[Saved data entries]
+++

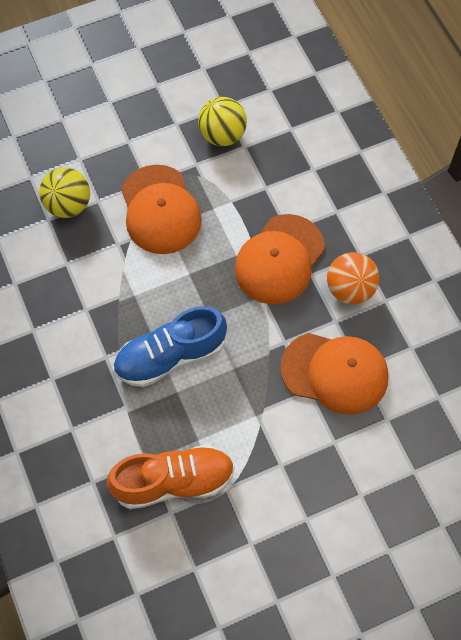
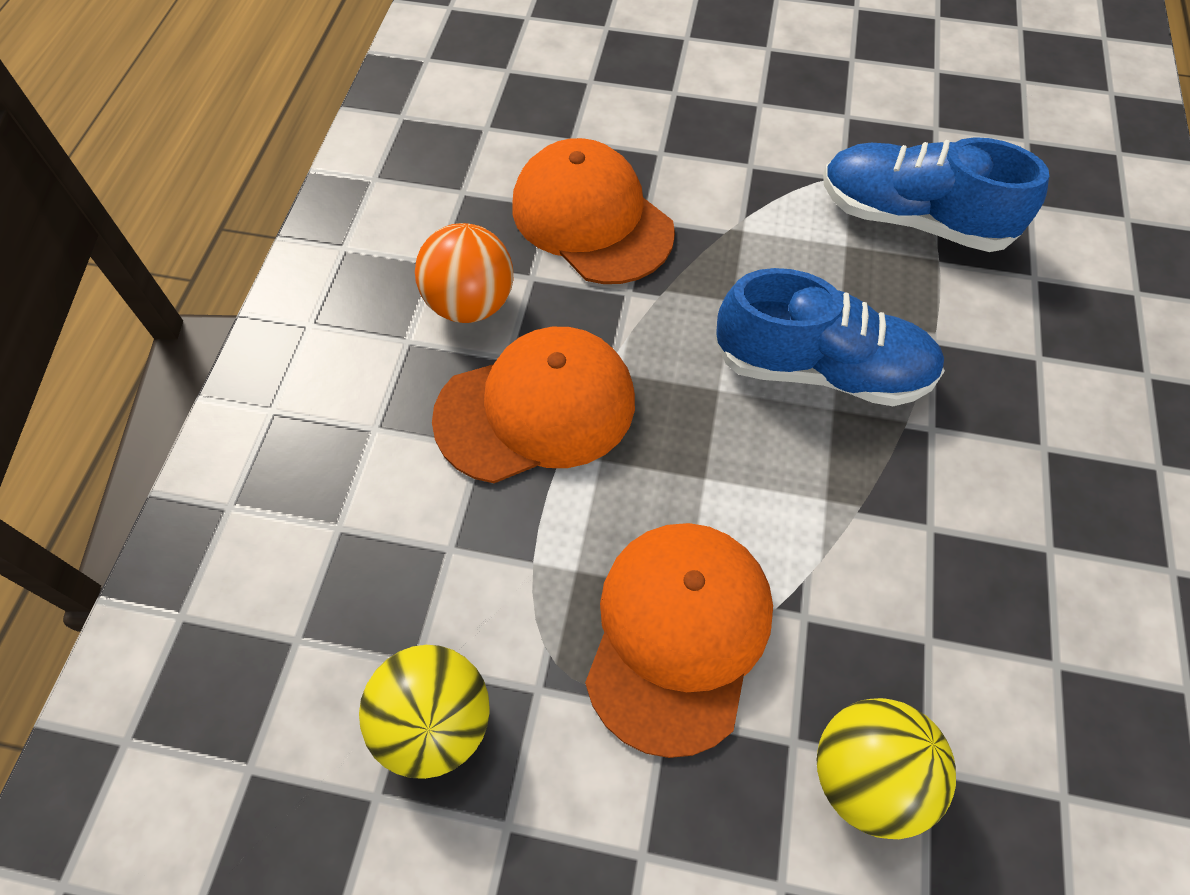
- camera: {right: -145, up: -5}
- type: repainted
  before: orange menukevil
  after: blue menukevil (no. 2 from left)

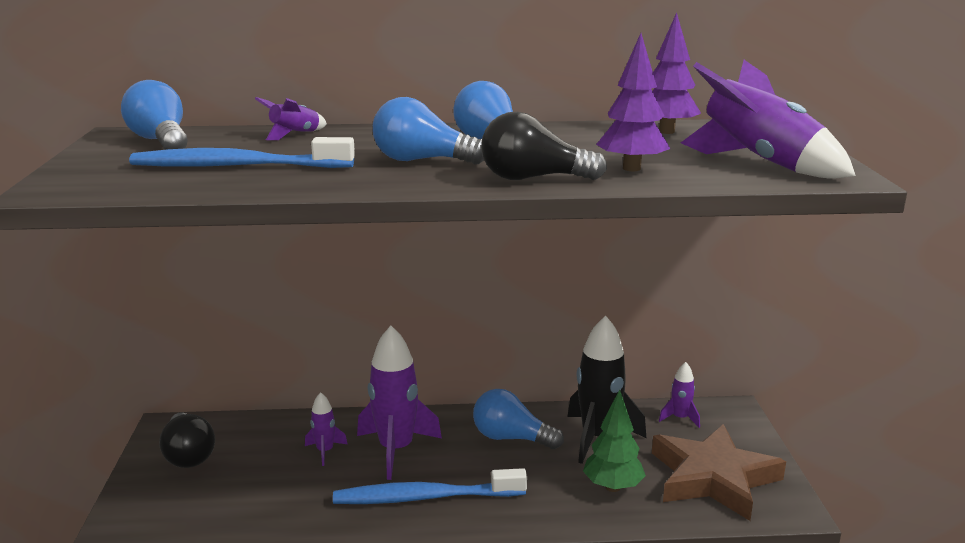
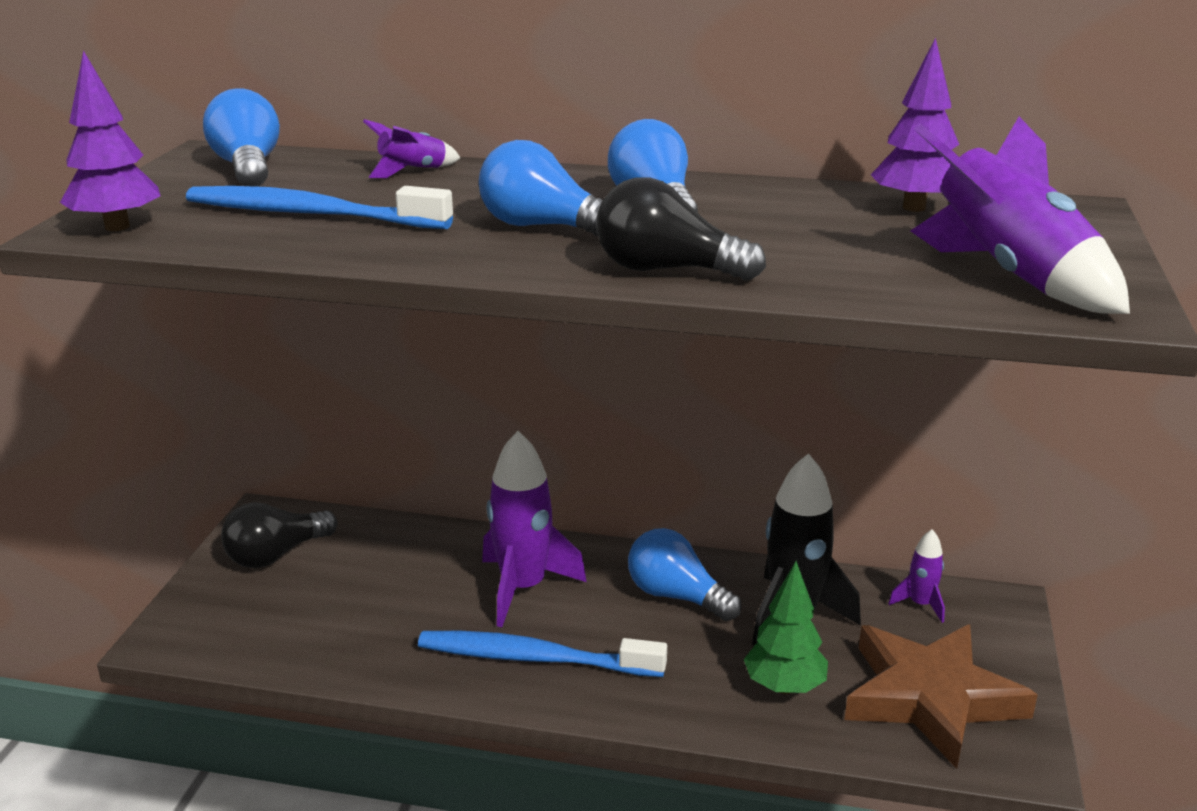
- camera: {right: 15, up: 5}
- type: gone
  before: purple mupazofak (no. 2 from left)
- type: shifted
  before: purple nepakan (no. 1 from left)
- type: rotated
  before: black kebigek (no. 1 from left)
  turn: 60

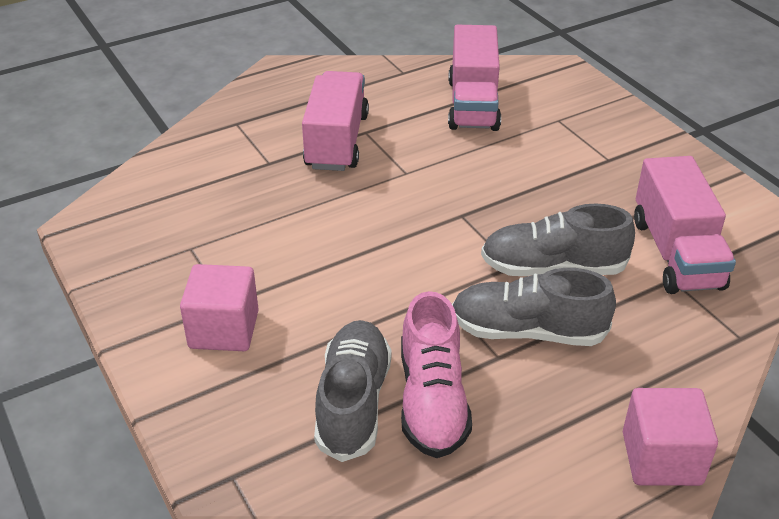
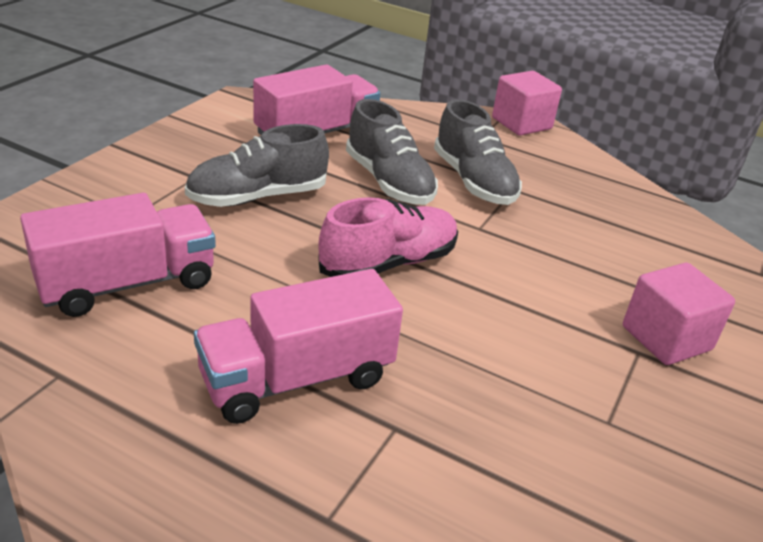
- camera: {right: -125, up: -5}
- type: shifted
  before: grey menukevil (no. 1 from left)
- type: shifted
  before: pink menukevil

+++

#### [Activity]
Restate the records above verbatim. Pictures stay out.

#### [Answer box]
- camera: {right: -145, up: -5}
- type: repainted
  before: orange menukevil
  after: blue menukevil (no. 2 from left)

- camera: {right: 15, up: 5}
- type: gone
  before: purple mupazofak (no. 2 from left)
- type: shifted
  before: purple nepakan (no. 1 from left)
- type: rotated
  before: black kebigek (no. 1 from left)
  turn: 60

- camera: {right: -125, up: -5}
- type: shifted
  before: grey menukevil (no. 1 from left)
- type: shifted
  before: pink menukevil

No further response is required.